Dataset entries:
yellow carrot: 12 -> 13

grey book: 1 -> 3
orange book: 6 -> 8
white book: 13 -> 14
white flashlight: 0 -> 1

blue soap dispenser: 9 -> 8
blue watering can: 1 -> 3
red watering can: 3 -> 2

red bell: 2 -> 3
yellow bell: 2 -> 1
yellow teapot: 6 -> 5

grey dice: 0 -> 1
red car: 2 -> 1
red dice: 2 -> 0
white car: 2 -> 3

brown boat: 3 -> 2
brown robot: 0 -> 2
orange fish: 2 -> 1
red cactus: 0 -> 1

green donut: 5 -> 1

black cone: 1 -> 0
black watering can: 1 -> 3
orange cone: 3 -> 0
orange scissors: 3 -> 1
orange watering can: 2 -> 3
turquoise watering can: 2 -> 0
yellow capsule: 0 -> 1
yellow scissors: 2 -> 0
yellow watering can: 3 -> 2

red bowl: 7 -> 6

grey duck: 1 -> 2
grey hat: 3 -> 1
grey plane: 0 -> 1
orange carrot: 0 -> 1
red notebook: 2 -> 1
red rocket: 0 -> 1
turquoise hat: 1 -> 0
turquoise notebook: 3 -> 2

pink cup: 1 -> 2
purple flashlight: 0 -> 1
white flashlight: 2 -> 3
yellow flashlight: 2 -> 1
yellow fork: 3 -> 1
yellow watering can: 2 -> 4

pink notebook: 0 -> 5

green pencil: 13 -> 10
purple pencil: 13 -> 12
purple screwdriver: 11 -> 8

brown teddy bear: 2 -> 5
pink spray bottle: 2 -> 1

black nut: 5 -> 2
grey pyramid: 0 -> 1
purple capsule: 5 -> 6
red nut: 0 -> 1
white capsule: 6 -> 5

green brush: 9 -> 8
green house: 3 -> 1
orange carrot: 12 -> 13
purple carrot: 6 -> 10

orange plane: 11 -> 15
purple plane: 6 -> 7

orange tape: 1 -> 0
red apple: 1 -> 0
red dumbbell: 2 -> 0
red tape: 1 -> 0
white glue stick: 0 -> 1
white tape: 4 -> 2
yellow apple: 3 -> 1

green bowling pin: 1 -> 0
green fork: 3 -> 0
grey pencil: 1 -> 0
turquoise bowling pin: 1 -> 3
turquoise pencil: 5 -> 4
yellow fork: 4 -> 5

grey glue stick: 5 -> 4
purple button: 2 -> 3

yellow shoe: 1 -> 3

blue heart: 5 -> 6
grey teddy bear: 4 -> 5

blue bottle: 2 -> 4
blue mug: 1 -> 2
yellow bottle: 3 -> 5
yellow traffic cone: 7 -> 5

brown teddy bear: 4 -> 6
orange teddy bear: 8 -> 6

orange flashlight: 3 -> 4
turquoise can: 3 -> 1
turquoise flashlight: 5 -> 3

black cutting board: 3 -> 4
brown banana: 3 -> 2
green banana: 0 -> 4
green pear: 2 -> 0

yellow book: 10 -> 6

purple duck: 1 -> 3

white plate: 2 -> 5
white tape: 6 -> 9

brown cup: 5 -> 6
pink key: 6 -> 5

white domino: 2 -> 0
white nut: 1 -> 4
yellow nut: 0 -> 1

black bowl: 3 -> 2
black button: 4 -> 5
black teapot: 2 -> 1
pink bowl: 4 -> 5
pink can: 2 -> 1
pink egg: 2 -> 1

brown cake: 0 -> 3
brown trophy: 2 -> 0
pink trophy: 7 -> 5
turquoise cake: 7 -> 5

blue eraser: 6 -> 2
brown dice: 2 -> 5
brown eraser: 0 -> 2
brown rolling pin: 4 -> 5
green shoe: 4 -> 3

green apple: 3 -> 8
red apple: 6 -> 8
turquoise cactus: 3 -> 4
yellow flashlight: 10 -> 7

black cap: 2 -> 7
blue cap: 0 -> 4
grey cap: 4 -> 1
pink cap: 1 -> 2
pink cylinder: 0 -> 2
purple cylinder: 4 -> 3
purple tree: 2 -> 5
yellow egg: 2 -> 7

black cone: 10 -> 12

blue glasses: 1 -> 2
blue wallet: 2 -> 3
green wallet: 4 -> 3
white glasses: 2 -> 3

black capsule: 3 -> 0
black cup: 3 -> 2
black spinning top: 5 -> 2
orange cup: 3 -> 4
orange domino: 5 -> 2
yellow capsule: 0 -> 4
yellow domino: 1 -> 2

**ACTIVITY:** All records above must be returned exactly as they appear.

**ANSWER TO THIS TASK:**
yellow carrot: 12 -> 13

grey book: 1 -> 3
orange book: 6 -> 8
white book: 13 -> 14
white flashlight: 0 -> 1

blue soap dispenser: 9 -> 8
blue watering can: 1 -> 3
red watering can: 3 -> 2

red bell: 2 -> 3
yellow bell: 2 -> 1
yellow teapot: 6 -> 5

grey dice: 0 -> 1
red car: 2 -> 1
red dice: 2 -> 0
white car: 2 -> 3

brown boat: 3 -> 2
brown robot: 0 -> 2
orange fish: 2 -> 1
red cactus: 0 -> 1

green donut: 5 -> 1

black cone: 1 -> 0
black watering can: 1 -> 3
orange cone: 3 -> 0
orange scissors: 3 -> 1
orange watering can: 2 -> 3
turquoise watering can: 2 -> 0
yellow capsule: 0 -> 1
yellow scissors: 2 -> 0
yellow watering can: 3 -> 2

red bowl: 7 -> 6

grey duck: 1 -> 2
grey hat: 3 -> 1
grey plane: 0 -> 1
orange carrot: 0 -> 1
red notebook: 2 -> 1
red rocket: 0 -> 1
turquoise hat: 1 -> 0
turquoise notebook: 3 -> 2

pink cup: 1 -> 2
purple flashlight: 0 -> 1
white flashlight: 2 -> 3
yellow flashlight: 2 -> 1
yellow fork: 3 -> 1
yellow watering can: 2 -> 4

pink notebook: 0 -> 5

green pencil: 13 -> 10
purple pencil: 13 -> 12
purple screwdriver: 11 -> 8

brown teddy bear: 2 -> 5
pink spray bottle: 2 -> 1

black nut: 5 -> 2
grey pyramid: 0 -> 1
purple capsule: 5 -> 6
red nut: 0 -> 1
white capsule: 6 -> 5

green brush: 9 -> 8
green house: 3 -> 1
orange carrot: 12 -> 13
purple carrot: 6 -> 10

orange plane: 11 -> 15
purple plane: 6 -> 7

orange tape: 1 -> 0
red apple: 1 -> 0
red dumbbell: 2 -> 0
red tape: 1 -> 0
white glue stick: 0 -> 1
white tape: 4 -> 2
yellow apple: 3 -> 1

green bowling pin: 1 -> 0
green fork: 3 -> 0
grey pencil: 1 -> 0
turquoise bowling pin: 1 -> 3
turquoise pencil: 5 -> 4
yellow fork: 4 -> 5

grey glue stick: 5 -> 4
purple button: 2 -> 3

yellow shoe: 1 -> 3

blue heart: 5 -> 6
grey teddy bear: 4 -> 5

blue bottle: 2 -> 4
blue mug: 1 -> 2
yellow bottle: 3 -> 5
yellow traffic cone: 7 -> 5

brown teddy bear: 4 -> 6
orange teddy bear: 8 -> 6

orange flashlight: 3 -> 4
turquoise can: 3 -> 1
turquoise flashlight: 5 -> 3

black cutting board: 3 -> 4
brown banana: 3 -> 2
green banana: 0 -> 4
green pear: 2 -> 0

yellow book: 10 -> 6

purple duck: 1 -> 3

white plate: 2 -> 5
white tape: 6 -> 9

brown cup: 5 -> 6
pink key: 6 -> 5

white domino: 2 -> 0
white nut: 1 -> 4
yellow nut: 0 -> 1

black bowl: 3 -> 2
black button: 4 -> 5
black teapot: 2 -> 1
pink bowl: 4 -> 5
pink can: 2 -> 1
pink egg: 2 -> 1

brown cake: 0 -> 3
brown trophy: 2 -> 0
pink trophy: 7 -> 5
turquoise cake: 7 -> 5

blue eraser: 6 -> 2
brown dice: 2 -> 5
brown eraser: 0 -> 2
brown rolling pin: 4 -> 5
green shoe: 4 -> 3

green apple: 3 -> 8
red apple: 6 -> 8
turquoise cactus: 3 -> 4
yellow flashlight: 10 -> 7

black cap: 2 -> 7
blue cap: 0 -> 4
grey cap: 4 -> 1
pink cap: 1 -> 2
pink cylinder: 0 -> 2
purple cylinder: 4 -> 3
purple tree: 2 -> 5
yellow egg: 2 -> 7

black cone: 10 -> 12

blue glasses: 1 -> 2
blue wallet: 2 -> 3
green wallet: 4 -> 3
white glasses: 2 -> 3

black capsule: 3 -> 0
black cup: 3 -> 2
black spinning top: 5 -> 2
orange cup: 3 -> 4
orange domino: 5 -> 2
yellow capsule: 0 -> 4
yellow domino: 1 -> 2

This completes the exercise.